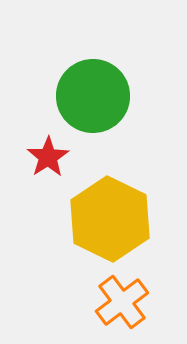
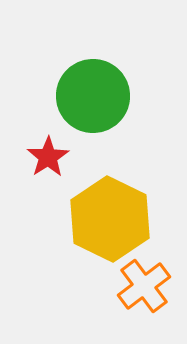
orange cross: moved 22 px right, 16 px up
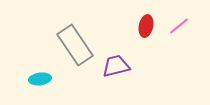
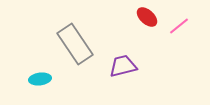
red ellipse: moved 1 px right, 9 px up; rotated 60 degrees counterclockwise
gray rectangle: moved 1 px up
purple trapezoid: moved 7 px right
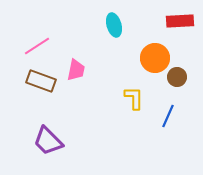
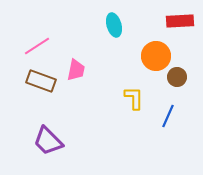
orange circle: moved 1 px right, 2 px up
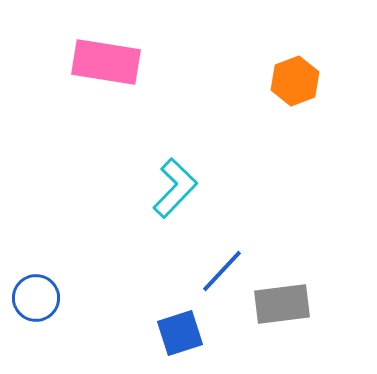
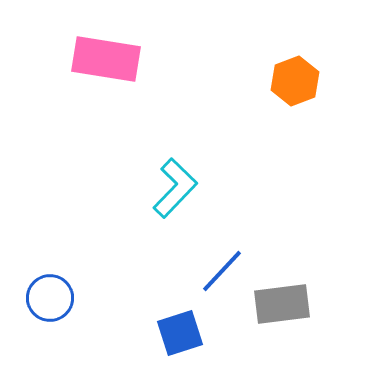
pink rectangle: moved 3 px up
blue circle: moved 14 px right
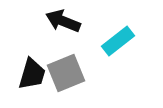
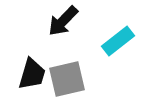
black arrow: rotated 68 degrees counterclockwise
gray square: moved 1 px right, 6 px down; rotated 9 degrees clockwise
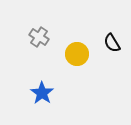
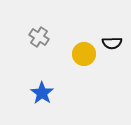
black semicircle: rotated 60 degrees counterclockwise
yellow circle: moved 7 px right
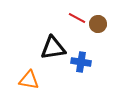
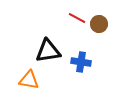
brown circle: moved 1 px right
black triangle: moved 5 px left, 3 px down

Stated problem: Return every text line from all the entries above verbatim, in their original order, and leave the pictures out.

Solution to this task:
orange cross: moved 22 px right, 16 px up
red ellipse: moved 1 px right, 9 px up; rotated 60 degrees counterclockwise
gray rectangle: moved 1 px up
purple trapezoid: moved 7 px right
orange circle: moved 1 px right, 2 px up
pink rectangle: moved 3 px up
blue circle: moved 14 px right
black arrow: rotated 68 degrees counterclockwise
gray square: moved 1 px right, 6 px down; rotated 9 degrees clockwise
black semicircle: rotated 60 degrees counterclockwise
yellow circle: moved 7 px right
brown circle: moved 1 px right
black triangle: moved 5 px left, 3 px down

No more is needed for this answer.